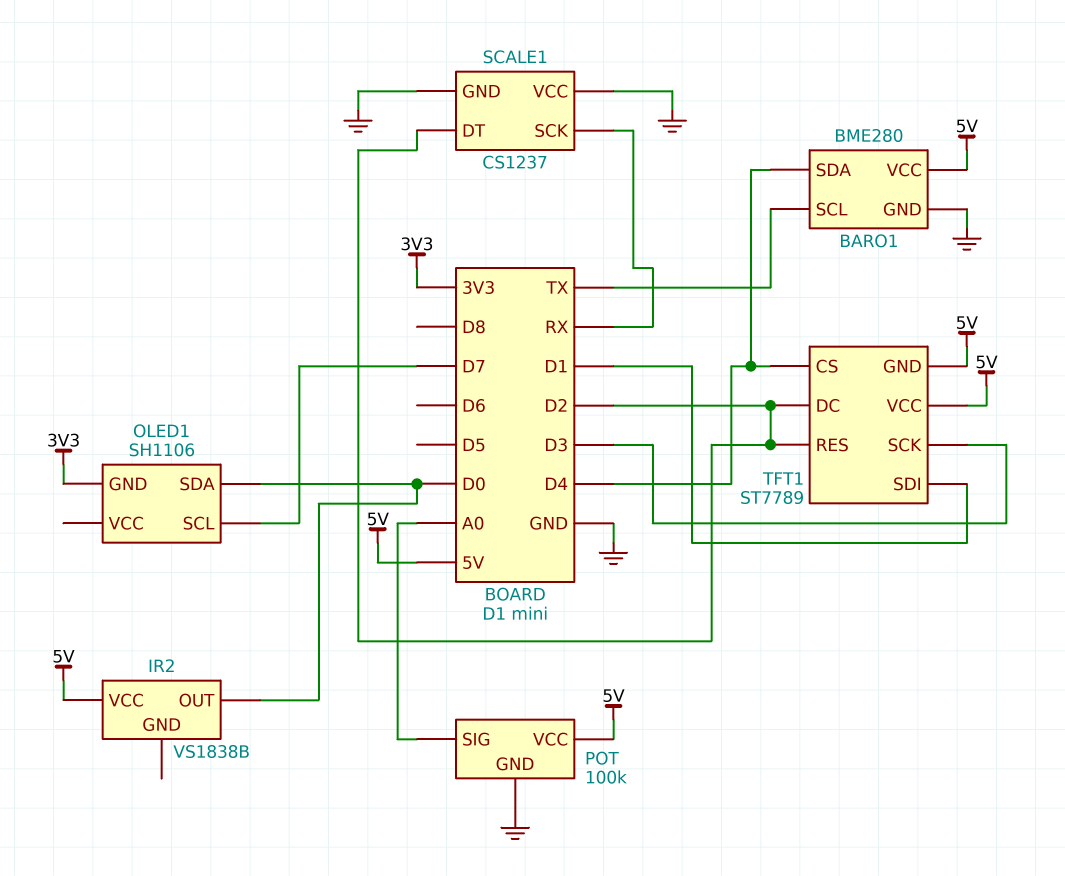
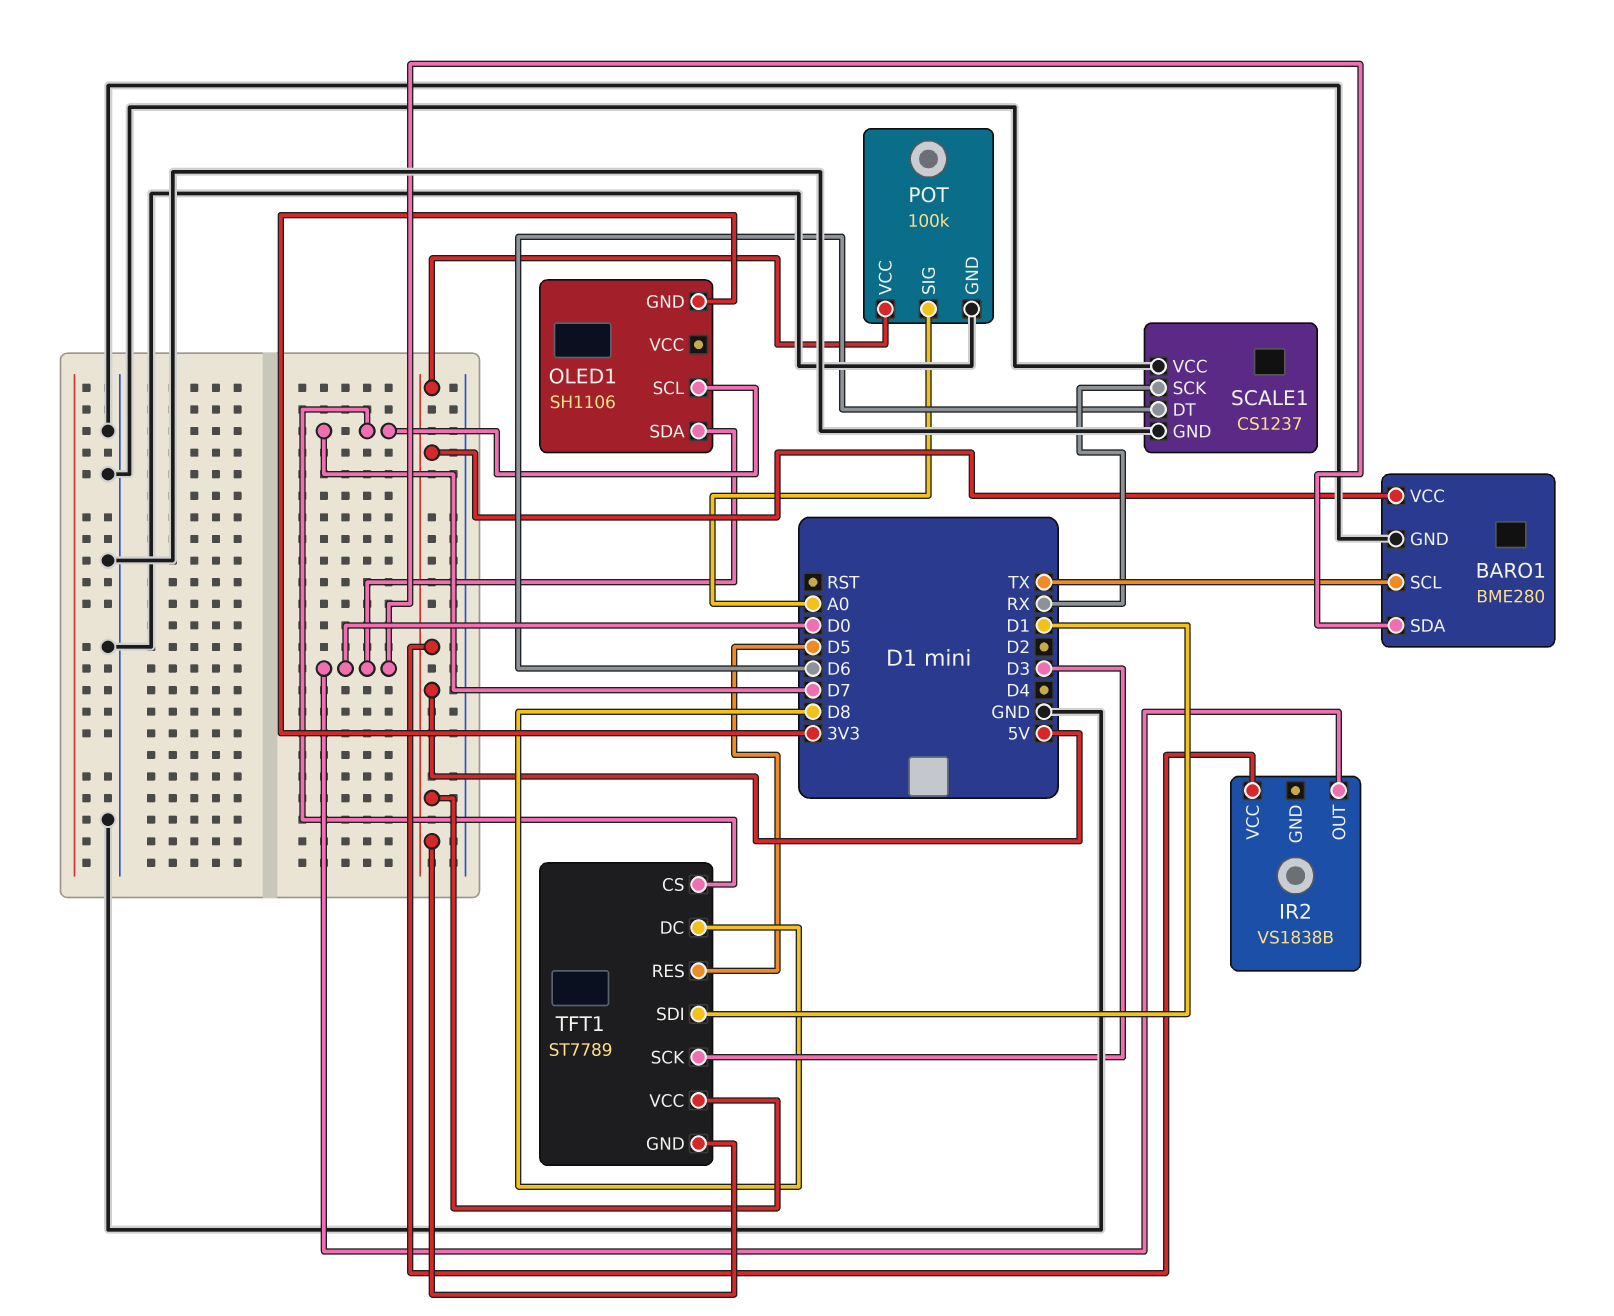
BARO1 pin SDA: D4 -> D0
SCALE1 pin DT: D2 -> D6
TFT1 pin CS: D4 -> D7
TFT1 pin DC: D2 -> D8
TFT1 pin RES: D2 -> D5

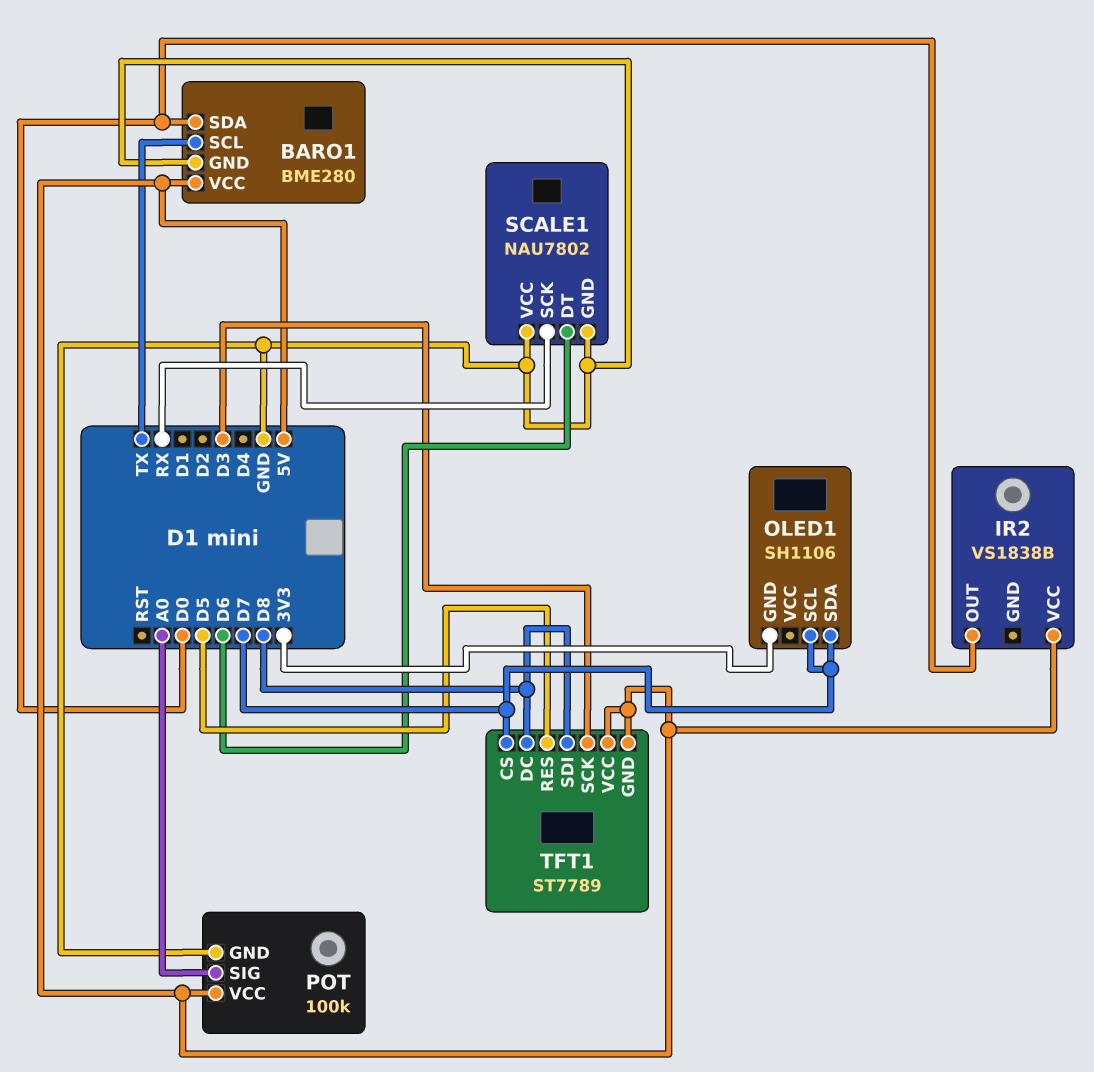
OLED1 pin SDA: D0 -> D7
SCALE1: CS1237 -> NAU7802
TFT1 pin SDI: D1 -> D8

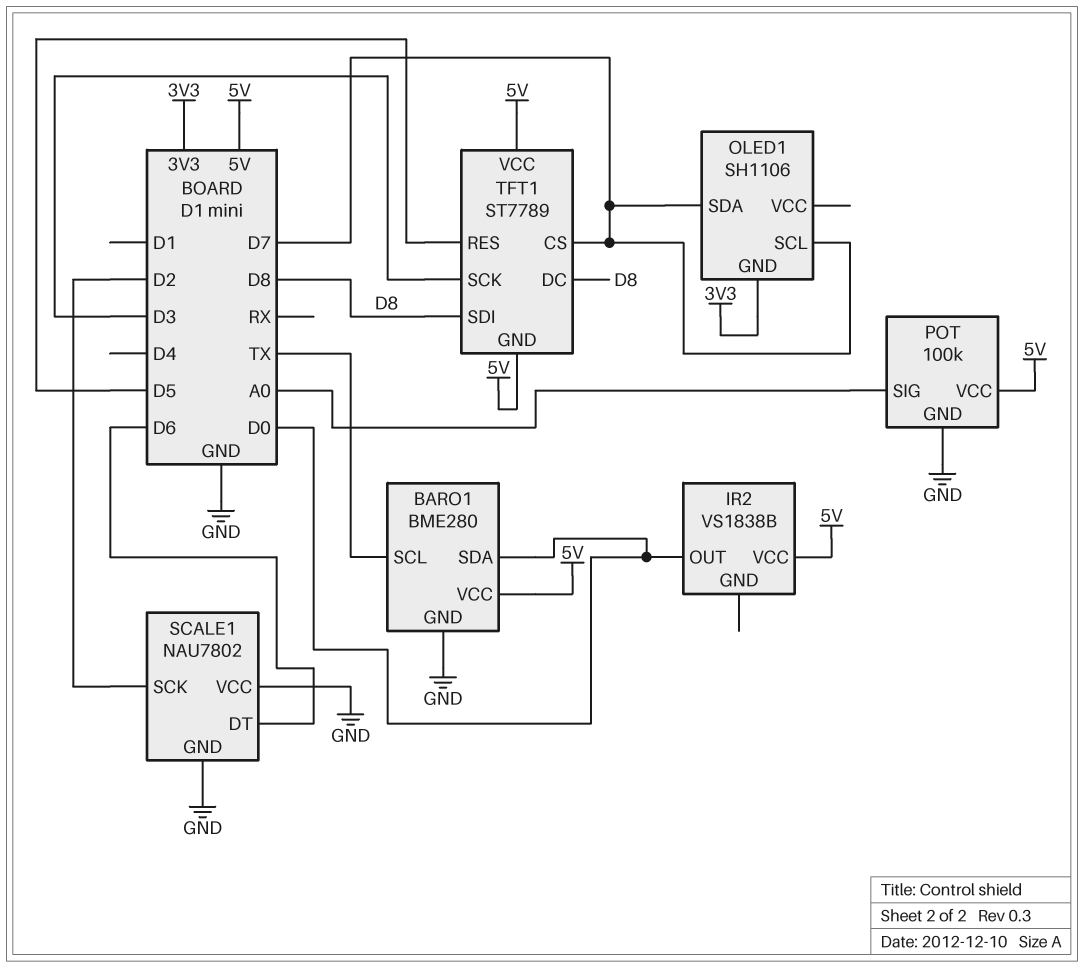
SCALE1 pin SCK: RX -> D2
★ ★ ★
▸ EXERCISE: Your copy should consist only of the lines from the line holding "OLED1 pin SDA: D0 -> D7" through the final line of the listing above, both included, with all pictures omitted.

▸ YOUR SOLUTION:
OLED1 pin SDA: D0 -> D7
SCALE1: CS1237 -> NAU7802
TFT1 pin SDI: D1 -> D8

SCALE1 pin SCK: RX -> D2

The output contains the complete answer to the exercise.